* _DATA LISTING_:
* * * * * * *

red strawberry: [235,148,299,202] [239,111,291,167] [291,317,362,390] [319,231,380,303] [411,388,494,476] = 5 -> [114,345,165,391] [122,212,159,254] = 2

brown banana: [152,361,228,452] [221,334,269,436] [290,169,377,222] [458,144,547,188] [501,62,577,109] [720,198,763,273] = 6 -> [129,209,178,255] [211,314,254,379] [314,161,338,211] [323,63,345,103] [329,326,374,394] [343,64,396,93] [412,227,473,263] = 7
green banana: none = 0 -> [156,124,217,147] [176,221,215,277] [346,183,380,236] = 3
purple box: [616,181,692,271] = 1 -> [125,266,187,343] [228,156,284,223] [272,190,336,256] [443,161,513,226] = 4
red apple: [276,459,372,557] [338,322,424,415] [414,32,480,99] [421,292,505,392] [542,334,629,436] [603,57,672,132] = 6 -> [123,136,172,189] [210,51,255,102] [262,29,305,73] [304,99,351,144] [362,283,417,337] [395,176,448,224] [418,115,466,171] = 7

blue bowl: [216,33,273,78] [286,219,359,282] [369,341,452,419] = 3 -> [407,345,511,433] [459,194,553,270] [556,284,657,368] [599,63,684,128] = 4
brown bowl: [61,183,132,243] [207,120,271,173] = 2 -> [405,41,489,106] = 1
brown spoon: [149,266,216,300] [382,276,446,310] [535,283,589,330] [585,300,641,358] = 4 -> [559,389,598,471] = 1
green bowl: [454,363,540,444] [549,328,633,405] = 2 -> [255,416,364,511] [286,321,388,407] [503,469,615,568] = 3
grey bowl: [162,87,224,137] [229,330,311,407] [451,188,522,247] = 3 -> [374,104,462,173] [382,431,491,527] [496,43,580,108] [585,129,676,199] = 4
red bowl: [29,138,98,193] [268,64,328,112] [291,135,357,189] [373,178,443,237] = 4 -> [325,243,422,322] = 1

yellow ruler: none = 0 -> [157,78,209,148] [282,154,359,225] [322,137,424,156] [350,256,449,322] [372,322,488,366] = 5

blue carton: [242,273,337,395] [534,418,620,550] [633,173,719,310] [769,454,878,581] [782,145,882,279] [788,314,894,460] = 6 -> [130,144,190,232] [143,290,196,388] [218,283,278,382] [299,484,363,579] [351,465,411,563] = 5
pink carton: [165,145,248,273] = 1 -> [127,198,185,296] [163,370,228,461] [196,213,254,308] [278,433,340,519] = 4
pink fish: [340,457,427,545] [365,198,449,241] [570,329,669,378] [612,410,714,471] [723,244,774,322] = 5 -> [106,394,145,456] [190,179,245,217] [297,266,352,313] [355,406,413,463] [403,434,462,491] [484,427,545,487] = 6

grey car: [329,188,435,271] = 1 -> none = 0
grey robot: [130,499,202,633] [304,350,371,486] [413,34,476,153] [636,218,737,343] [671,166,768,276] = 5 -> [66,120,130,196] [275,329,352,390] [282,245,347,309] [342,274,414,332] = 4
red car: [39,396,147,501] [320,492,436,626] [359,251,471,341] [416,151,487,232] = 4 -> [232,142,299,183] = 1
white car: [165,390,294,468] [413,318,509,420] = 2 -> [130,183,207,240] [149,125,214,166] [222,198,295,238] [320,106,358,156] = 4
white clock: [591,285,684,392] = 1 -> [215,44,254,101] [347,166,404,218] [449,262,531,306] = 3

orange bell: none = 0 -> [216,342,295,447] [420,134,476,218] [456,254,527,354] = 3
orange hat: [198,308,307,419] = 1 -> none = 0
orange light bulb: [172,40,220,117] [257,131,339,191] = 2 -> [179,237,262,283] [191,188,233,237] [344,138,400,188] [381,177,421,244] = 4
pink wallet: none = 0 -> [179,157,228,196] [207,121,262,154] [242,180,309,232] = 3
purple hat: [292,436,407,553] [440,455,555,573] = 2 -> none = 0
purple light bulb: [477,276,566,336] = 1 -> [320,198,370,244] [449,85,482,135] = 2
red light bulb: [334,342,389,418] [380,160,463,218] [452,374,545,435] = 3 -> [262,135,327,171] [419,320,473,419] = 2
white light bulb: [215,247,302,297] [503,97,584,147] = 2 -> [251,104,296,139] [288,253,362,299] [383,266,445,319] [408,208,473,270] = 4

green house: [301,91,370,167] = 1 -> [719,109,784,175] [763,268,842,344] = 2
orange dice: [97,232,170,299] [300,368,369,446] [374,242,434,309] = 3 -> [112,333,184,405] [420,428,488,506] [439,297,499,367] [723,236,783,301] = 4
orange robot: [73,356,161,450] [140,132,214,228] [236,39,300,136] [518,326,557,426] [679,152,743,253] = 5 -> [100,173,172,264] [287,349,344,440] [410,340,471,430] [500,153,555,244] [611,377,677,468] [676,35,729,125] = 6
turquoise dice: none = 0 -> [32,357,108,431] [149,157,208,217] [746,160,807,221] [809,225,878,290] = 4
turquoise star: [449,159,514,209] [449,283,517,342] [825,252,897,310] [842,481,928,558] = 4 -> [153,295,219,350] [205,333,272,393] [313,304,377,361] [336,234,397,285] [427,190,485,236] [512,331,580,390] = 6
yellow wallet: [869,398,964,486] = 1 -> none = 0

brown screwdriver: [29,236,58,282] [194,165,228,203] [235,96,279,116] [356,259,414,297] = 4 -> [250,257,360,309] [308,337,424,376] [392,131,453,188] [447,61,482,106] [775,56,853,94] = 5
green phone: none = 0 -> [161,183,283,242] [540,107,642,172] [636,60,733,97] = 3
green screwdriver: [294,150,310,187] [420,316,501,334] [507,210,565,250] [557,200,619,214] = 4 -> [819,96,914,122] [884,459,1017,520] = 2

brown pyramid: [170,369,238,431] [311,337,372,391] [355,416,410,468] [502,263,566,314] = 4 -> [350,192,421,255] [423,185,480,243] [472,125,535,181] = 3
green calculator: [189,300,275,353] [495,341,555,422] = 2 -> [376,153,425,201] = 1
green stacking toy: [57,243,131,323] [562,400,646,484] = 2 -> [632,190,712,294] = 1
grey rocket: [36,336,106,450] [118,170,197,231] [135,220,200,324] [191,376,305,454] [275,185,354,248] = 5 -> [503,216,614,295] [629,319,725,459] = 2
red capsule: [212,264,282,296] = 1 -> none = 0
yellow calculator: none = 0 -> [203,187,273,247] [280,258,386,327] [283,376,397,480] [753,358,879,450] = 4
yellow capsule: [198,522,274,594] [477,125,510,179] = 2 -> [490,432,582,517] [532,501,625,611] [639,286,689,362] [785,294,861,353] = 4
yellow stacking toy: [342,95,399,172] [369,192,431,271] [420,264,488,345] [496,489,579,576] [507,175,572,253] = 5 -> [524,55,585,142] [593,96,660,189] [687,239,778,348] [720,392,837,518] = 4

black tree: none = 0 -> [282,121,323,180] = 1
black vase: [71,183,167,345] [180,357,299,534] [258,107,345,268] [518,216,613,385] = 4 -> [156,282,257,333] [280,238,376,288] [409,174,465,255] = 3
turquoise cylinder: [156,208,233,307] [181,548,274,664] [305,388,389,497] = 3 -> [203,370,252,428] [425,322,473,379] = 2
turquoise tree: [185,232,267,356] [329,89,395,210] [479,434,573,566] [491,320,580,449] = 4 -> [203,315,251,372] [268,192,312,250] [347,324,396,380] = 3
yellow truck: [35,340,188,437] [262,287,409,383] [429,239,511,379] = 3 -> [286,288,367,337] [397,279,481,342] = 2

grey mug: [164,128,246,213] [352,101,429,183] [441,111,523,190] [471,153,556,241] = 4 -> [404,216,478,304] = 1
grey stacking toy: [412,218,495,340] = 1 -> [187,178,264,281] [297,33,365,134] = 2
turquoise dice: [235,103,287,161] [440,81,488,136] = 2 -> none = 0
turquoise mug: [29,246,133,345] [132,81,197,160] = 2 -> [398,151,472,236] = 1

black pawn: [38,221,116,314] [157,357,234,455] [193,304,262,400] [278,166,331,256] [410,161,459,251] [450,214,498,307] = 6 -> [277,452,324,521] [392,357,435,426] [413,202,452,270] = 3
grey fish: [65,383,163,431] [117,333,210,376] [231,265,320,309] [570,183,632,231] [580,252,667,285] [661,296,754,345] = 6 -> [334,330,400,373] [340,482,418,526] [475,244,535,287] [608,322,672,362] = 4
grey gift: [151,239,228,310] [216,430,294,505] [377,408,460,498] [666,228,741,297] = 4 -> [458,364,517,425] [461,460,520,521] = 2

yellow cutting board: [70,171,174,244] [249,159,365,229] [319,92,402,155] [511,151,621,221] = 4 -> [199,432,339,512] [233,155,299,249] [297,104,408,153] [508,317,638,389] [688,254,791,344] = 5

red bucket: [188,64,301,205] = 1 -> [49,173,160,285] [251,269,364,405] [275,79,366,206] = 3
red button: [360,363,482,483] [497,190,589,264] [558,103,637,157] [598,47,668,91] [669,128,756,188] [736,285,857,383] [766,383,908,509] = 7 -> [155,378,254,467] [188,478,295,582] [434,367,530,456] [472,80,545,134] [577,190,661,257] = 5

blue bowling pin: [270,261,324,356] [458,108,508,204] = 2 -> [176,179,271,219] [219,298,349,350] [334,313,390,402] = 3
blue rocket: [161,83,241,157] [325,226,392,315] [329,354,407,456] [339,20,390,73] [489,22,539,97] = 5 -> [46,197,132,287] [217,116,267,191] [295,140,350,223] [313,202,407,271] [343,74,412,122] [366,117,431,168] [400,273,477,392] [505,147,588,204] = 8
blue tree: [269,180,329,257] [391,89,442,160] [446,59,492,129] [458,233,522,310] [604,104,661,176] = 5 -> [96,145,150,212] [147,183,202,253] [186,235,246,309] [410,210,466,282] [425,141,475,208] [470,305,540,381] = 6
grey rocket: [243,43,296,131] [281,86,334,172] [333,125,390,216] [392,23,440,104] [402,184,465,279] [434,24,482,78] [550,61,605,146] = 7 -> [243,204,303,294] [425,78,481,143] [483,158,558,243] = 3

* * * * * * *

* _WHAT IS REQUIRED_:
Give back exactly the lines above, from the line containing "green stacking toy: [57,243,131,323]" through the line containing "black vase: [71,183,167,345]", with both end lines and nothing more.

* _PROBLEM SOLUTION_:
green stacking toy: [57,243,131,323] [562,400,646,484] = 2 -> [632,190,712,294] = 1
grey rocket: [36,336,106,450] [118,170,197,231] [135,220,200,324] [191,376,305,454] [275,185,354,248] = 5 -> [503,216,614,295] [629,319,725,459] = 2
red capsule: [212,264,282,296] = 1 -> none = 0
yellow calculator: none = 0 -> [203,187,273,247] [280,258,386,327] [283,376,397,480] [753,358,879,450] = 4
yellow capsule: [198,522,274,594] [477,125,510,179] = 2 -> [490,432,582,517] [532,501,625,611] [639,286,689,362] [785,294,861,353] = 4
yellow stacking toy: [342,95,399,172] [369,192,431,271] [420,264,488,345] [496,489,579,576] [507,175,572,253] = 5 -> [524,55,585,142] [593,96,660,189] [687,239,778,348] [720,392,837,518] = 4

black tree: none = 0 -> [282,121,323,180] = 1
black vase: [71,183,167,345] [180,357,299,534] [258,107,345,268] [518,216,613,385] = 4 -> [156,282,257,333] [280,238,376,288] [409,174,465,255] = 3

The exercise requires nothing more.